▶ EXERCISE REQUIREMENTS: Only the pictures are to be left out; set down the rest of the records exactly.

(Beginning of DATASET RECORDS)

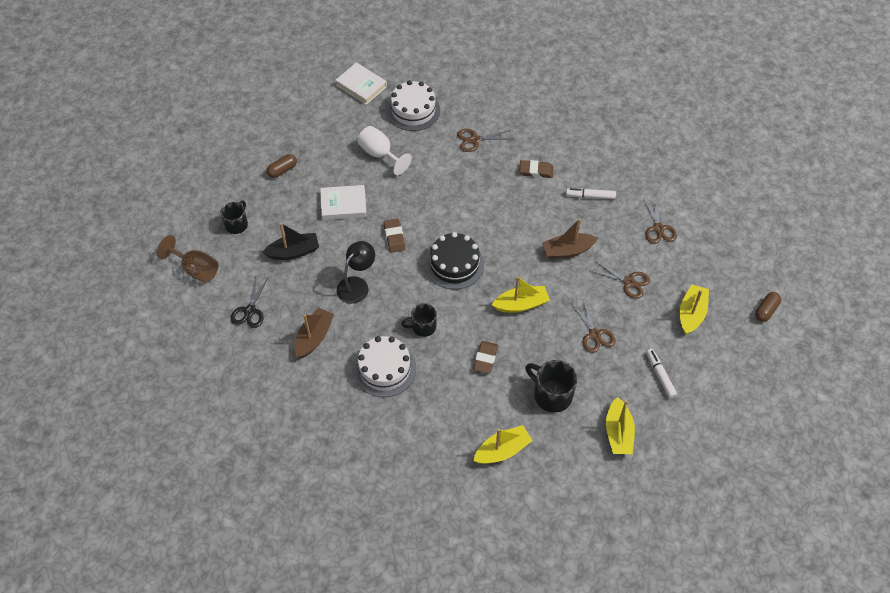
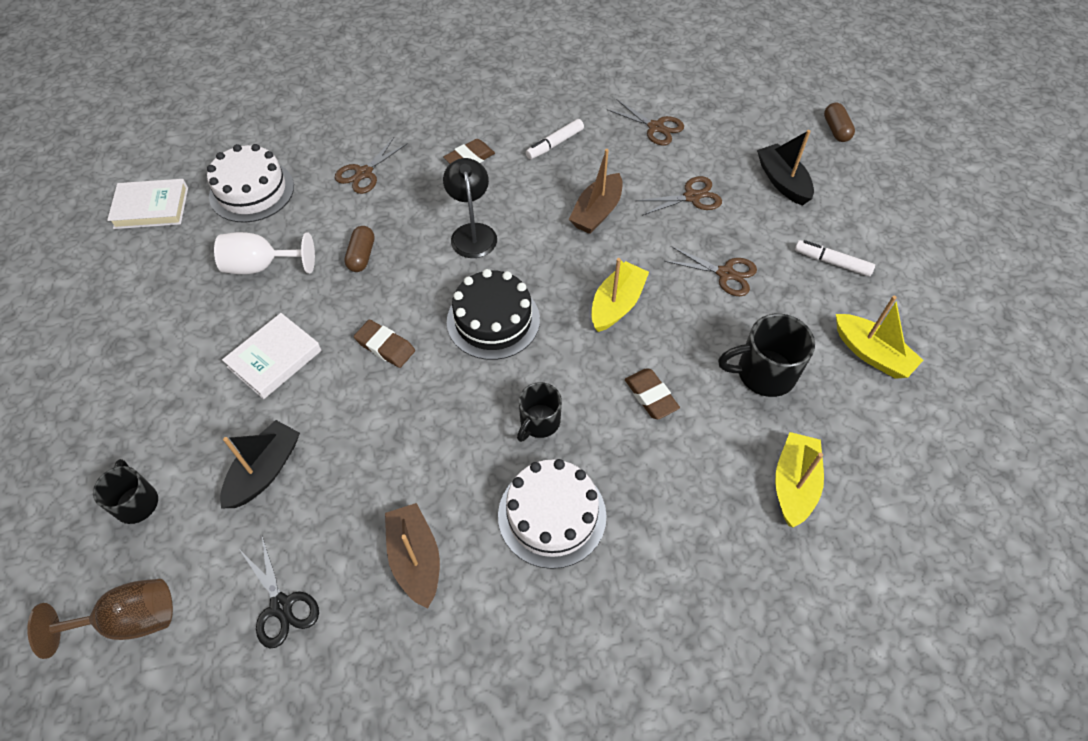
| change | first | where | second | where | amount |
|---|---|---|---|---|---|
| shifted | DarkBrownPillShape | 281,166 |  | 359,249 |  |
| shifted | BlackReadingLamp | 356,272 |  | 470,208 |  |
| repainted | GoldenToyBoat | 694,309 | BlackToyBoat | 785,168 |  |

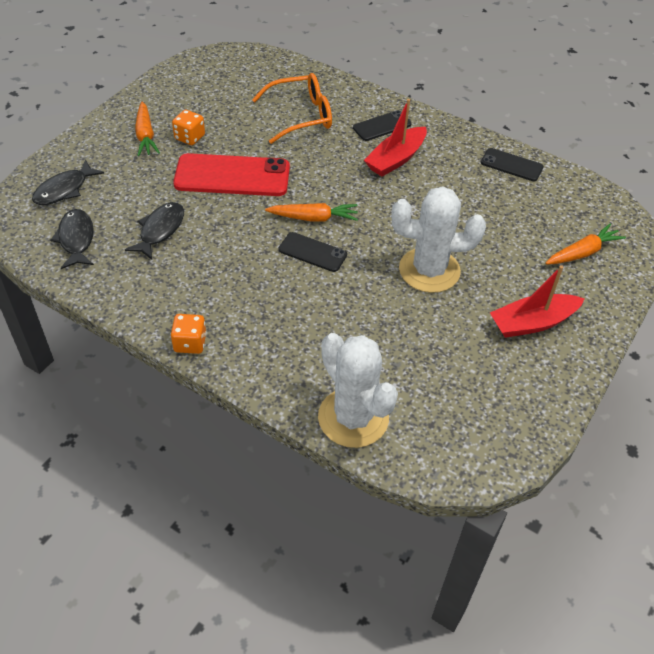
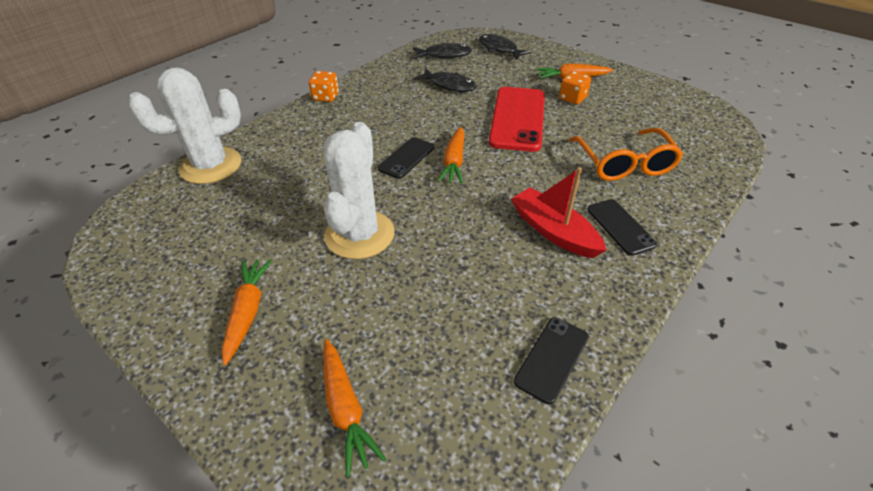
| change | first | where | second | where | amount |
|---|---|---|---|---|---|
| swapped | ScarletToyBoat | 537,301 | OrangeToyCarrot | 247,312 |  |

(End of DATASET RECORDS)

▶ THE ANSWER:
| change | first | where | second | where | amount |
|---|---|---|---|---|---|
| shifted | DarkBrownPillShape | 281,166 |  | 359,249 |  |
| shifted | BlackReadingLamp | 356,272 |  | 470,208 |  |
| repainted | GoldenToyBoat | 694,309 | BlackToyBoat | 785,168 |  |

| change | first | where | second | where | amount |
|---|---|---|---|---|---|
| swapped | ScarletToyBoat | 537,301 | OrangeToyCarrot | 247,312 |  |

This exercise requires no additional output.